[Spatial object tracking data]
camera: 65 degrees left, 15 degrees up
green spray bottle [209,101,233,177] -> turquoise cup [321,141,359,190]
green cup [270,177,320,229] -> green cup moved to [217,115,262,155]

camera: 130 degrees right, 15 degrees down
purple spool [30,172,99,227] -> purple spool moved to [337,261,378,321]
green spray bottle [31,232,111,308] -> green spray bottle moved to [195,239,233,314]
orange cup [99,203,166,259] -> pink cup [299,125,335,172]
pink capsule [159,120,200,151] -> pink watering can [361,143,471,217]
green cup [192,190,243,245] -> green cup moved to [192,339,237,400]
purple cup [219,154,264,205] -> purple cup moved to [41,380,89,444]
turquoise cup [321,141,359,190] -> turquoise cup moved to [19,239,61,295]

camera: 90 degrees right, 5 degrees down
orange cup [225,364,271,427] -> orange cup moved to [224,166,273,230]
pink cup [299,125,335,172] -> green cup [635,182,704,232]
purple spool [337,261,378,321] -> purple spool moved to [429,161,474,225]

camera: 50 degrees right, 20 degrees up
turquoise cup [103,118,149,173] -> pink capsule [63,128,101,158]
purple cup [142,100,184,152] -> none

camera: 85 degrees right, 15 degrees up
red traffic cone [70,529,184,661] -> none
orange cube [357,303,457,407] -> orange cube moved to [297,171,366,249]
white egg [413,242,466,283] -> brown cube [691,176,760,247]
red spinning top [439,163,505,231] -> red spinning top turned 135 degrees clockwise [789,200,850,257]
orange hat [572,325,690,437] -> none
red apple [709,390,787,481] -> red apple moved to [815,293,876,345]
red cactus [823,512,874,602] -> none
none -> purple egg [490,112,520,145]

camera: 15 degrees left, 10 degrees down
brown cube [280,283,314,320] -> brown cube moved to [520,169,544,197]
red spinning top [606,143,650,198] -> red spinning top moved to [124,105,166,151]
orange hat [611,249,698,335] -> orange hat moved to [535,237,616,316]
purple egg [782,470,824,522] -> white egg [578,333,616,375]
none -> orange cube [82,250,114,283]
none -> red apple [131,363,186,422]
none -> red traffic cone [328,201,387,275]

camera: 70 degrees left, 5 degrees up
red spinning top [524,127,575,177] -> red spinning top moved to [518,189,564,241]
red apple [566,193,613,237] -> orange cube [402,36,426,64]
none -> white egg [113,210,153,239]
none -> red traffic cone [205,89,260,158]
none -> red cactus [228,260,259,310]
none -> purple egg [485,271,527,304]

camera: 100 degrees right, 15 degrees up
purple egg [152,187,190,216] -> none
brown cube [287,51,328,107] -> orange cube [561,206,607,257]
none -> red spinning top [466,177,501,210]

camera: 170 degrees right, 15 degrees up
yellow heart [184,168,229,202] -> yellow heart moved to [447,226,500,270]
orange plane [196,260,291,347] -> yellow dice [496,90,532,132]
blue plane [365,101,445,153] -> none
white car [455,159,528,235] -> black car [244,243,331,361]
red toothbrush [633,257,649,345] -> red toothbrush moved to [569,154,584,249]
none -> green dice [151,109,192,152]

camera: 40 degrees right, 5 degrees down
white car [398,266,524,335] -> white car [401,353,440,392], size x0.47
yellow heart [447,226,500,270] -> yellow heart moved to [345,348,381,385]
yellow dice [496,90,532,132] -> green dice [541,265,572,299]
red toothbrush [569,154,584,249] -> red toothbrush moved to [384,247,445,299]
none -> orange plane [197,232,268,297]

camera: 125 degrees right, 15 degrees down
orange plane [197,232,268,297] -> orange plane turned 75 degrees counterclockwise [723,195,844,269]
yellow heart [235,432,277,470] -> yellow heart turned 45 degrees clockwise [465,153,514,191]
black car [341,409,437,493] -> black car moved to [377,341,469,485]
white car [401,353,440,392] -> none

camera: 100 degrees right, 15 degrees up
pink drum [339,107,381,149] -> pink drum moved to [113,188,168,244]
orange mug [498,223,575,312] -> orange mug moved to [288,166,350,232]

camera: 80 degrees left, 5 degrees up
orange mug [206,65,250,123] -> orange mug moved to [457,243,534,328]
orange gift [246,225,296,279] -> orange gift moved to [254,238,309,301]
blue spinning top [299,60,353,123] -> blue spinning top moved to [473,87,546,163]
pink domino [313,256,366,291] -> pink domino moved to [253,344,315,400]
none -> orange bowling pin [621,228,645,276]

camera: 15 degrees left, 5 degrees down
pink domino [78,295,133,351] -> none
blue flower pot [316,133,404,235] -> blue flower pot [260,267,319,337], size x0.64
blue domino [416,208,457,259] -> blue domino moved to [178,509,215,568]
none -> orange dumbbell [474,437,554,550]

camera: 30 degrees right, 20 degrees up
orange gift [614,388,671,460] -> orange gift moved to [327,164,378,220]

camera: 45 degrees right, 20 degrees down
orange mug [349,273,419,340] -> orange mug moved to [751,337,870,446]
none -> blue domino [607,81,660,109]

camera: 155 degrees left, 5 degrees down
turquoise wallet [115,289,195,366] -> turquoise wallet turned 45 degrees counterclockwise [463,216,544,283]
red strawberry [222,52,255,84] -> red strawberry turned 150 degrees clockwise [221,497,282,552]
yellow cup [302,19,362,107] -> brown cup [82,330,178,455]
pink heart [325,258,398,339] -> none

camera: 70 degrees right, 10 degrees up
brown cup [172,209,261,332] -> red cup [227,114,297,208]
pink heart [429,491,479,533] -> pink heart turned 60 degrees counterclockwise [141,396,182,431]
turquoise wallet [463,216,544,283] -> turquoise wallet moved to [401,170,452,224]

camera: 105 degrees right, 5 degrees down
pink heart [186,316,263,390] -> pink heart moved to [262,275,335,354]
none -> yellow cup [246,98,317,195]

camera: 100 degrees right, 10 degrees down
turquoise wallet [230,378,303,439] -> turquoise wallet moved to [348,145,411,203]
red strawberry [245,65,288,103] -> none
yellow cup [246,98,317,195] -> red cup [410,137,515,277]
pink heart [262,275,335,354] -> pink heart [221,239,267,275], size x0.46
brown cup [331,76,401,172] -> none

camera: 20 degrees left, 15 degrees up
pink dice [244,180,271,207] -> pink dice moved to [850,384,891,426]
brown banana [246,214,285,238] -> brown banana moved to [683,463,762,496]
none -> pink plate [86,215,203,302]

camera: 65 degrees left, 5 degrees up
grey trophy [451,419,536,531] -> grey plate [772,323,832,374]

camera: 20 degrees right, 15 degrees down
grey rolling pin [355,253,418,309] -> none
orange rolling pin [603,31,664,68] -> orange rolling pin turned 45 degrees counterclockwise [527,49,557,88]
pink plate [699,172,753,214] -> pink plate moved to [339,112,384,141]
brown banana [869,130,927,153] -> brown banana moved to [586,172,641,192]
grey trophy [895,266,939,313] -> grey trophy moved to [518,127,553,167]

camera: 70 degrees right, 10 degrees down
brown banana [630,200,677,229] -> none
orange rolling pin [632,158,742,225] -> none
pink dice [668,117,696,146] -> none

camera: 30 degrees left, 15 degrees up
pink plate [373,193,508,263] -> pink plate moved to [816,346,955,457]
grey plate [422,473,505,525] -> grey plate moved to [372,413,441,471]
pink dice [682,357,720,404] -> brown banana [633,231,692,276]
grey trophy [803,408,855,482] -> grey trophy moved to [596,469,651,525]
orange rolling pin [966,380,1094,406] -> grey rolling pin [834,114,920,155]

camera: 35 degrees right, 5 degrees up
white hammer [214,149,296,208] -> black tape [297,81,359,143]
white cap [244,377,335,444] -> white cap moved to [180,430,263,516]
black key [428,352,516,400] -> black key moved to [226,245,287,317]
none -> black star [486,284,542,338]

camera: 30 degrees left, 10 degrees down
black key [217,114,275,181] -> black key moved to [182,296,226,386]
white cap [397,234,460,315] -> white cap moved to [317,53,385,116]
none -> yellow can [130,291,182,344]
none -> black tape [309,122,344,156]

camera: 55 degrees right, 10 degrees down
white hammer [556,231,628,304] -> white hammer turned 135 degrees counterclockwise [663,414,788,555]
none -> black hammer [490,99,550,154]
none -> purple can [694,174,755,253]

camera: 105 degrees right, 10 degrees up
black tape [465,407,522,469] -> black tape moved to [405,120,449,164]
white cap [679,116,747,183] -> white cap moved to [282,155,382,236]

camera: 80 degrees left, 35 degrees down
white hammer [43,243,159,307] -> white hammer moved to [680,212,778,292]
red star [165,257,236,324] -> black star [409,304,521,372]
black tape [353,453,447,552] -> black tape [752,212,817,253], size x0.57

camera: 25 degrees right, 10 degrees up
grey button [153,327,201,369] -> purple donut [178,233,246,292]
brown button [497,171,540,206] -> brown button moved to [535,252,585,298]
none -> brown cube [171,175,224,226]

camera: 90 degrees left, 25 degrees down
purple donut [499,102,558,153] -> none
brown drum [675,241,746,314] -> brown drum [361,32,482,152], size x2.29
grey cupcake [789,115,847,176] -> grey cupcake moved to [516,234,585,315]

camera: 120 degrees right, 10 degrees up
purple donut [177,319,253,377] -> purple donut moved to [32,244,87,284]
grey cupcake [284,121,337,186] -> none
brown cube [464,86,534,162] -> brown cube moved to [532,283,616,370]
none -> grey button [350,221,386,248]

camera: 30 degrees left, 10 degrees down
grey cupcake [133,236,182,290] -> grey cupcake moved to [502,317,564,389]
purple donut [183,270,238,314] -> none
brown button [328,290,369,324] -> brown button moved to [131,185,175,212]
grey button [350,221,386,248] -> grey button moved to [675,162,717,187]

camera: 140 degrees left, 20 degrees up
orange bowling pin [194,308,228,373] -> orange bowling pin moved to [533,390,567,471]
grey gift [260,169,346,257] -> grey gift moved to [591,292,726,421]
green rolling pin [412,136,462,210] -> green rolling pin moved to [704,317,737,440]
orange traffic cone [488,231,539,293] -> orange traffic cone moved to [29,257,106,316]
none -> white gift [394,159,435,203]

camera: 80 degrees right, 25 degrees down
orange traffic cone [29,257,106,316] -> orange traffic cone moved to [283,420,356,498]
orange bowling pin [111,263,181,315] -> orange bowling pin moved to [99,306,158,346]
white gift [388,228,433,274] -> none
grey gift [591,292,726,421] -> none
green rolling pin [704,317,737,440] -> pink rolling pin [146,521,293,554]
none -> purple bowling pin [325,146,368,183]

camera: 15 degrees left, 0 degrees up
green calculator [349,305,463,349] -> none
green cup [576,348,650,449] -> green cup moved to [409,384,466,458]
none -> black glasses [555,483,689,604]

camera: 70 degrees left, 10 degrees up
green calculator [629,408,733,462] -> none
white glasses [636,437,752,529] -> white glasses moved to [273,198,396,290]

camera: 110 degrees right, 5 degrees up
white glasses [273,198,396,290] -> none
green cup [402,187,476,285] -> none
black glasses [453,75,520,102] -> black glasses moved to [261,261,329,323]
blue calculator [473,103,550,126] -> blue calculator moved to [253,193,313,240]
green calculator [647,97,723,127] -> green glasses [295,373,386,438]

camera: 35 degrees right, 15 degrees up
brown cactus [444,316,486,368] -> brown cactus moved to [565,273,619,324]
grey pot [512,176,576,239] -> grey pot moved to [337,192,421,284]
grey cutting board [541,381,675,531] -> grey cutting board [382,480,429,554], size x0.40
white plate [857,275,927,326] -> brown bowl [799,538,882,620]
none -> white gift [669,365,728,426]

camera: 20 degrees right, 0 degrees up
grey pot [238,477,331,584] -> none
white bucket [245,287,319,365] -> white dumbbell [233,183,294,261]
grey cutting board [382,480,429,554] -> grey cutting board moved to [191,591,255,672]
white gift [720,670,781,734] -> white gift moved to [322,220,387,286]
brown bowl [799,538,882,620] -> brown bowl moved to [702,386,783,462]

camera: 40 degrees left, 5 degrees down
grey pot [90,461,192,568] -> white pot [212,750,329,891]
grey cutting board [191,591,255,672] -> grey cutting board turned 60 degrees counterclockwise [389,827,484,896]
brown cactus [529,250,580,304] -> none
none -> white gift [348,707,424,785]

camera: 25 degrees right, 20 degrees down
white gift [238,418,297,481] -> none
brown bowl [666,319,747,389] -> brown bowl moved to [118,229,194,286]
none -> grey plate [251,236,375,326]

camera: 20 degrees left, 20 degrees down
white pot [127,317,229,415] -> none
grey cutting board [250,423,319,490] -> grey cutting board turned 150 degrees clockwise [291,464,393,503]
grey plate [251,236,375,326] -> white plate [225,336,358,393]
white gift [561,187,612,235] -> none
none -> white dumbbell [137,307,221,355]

Work required -> For each line above that includes "blue", make a copy.

Solution to this task ->
blue plane [365,101,445,153] -> none
blue spinning top [299,60,353,123] -> blue spinning top moved to [473,87,546,163]
blue flower pot [316,133,404,235] -> blue flower pot [260,267,319,337], size x0.64
blue domino [416,208,457,259] -> blue domino moved to [178,509,215,568]
none -> blue domino [607,81,660,109]
blue calculator [473,103,550,126] -> blue calculator moved to [253,193,313,240]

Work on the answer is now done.